[Records from a collection]
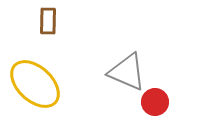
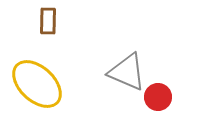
yellow ellipse: moved 2 px right
red circle: moved 3 px right, 5 px up
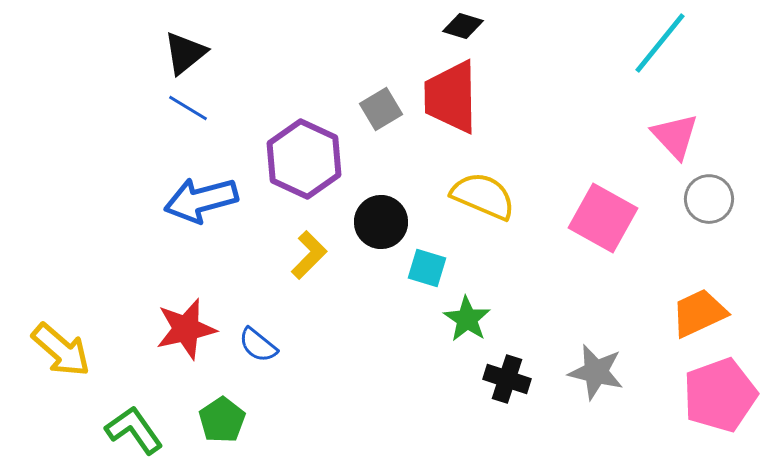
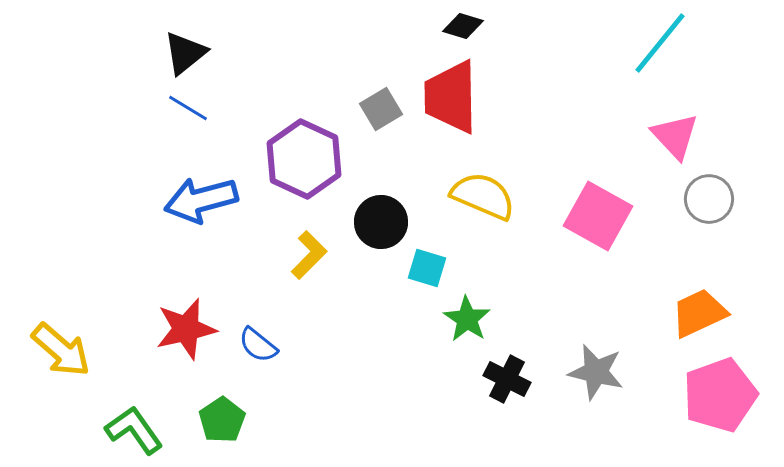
pink square: moved 5 px left, 2 px up
black cross: rotated 9 degrees clockwise
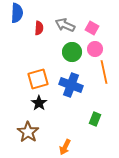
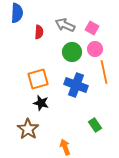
red semicircle: moved 4 px down
blue cross: moved 5 px right
black star: moved 2 px right; rotated 21 degrees counterclockwise
green rectangle: moved 6 px down; rotated 56 degrees counterclockwise
brown star: moved 3 px up
orange arrow: rotated 133 degrees clockwise
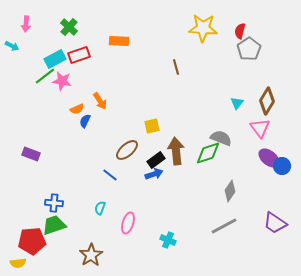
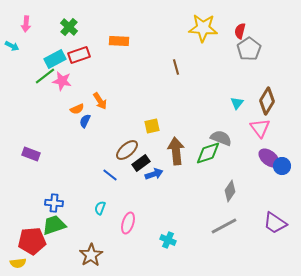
black rectangle: moved 15 px left, 3 px down
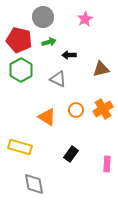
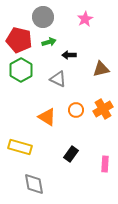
pink rectangle: moved 2 px left
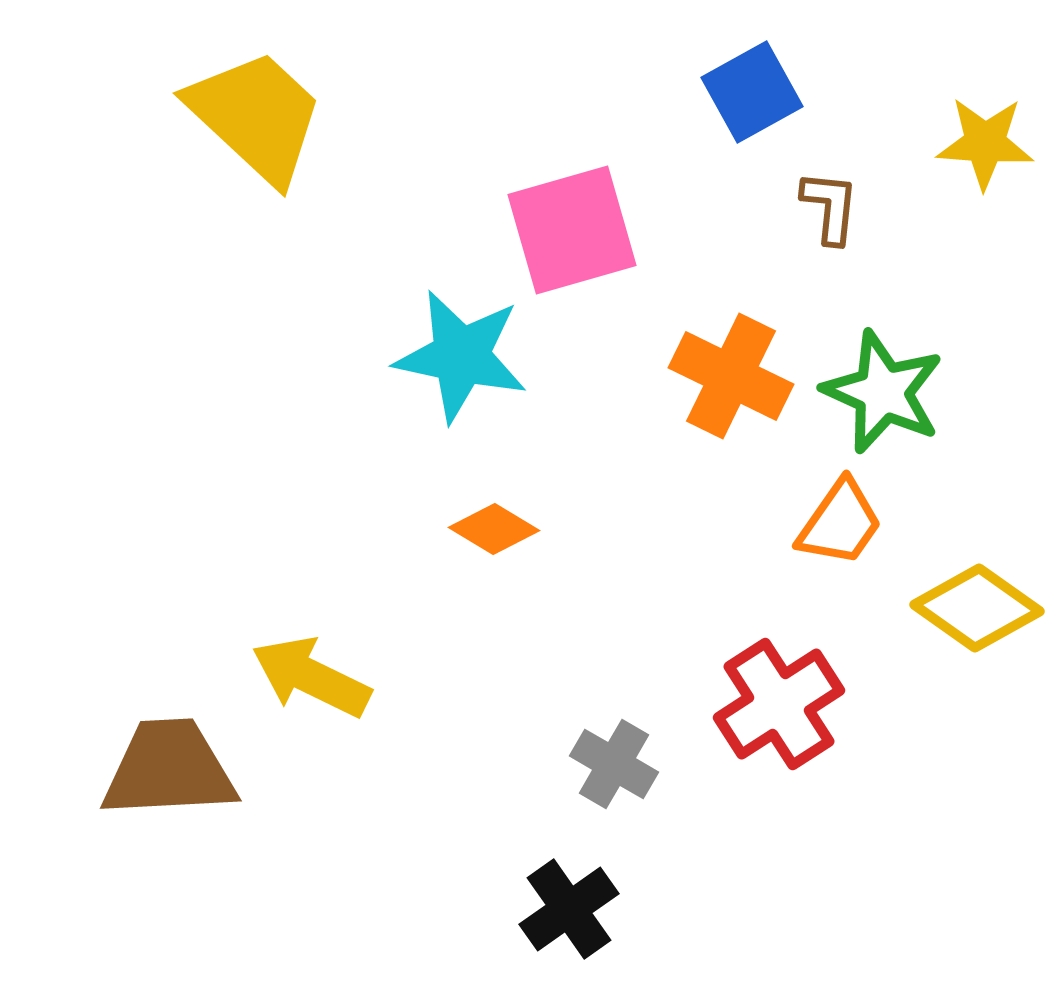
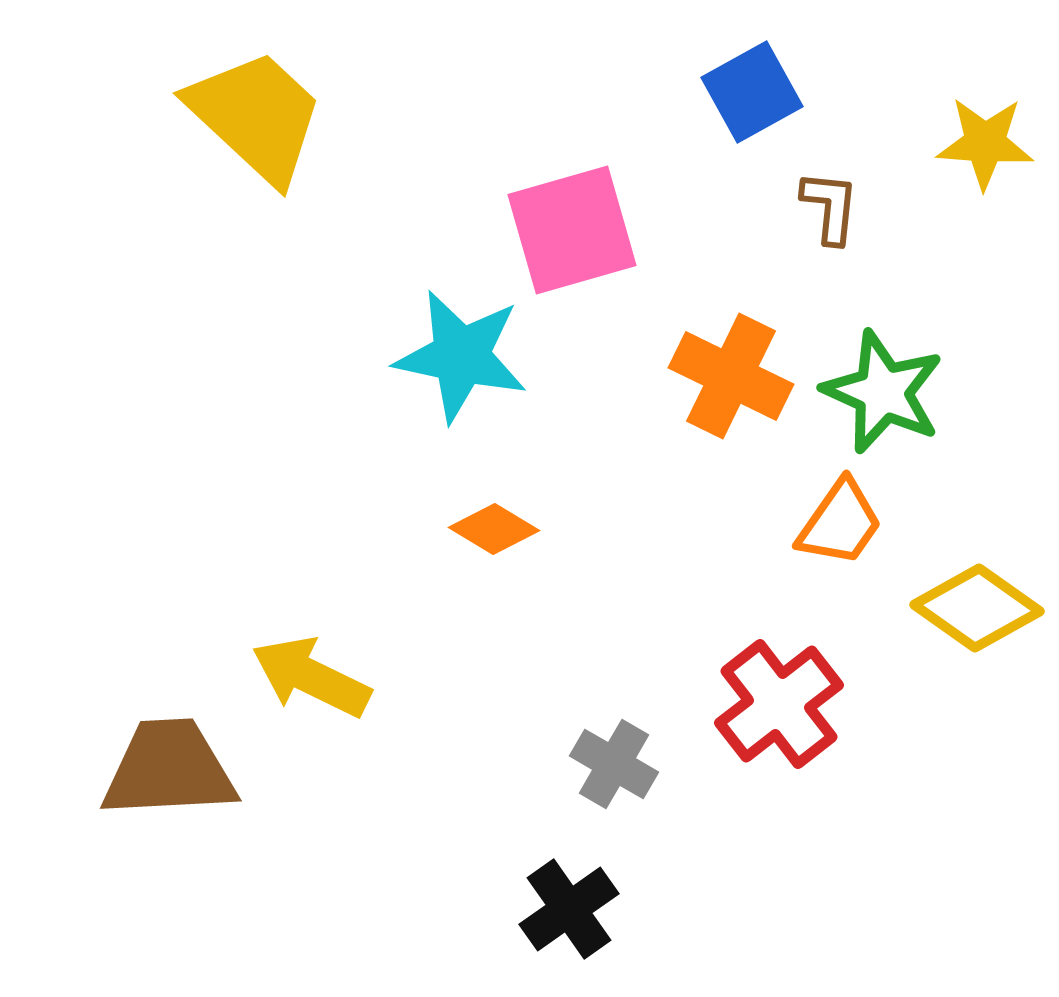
red cross: rotated 5 degrees counterclockwise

▶ **Your objective**
Repeat the text lines of the material above word for word, leaving out the pictures.

▶ **Exercise answer**
yellow ellipse: moved 2 px right
red circle: moved 3 px right, 5 px up
pink square: moved 5 px left, 2 px up
black cross: rotated 9 degrees clockwise
red semicircle: moved 4 px down
blue cross: moved 5 px right
black star: moved 2 px right; rotated 21 degrees counterclockwise
green rectangle: moved 6 px down; rotated 56 degrees counterclockwise
brown star: moved 3 px up
orange arrow: rotated 133 degrees clockwise
black rectangle: moved 15 px left, 3 px down
pink rectangle: moved 2 px left
red cross: rotated 5 degrees counterclockwise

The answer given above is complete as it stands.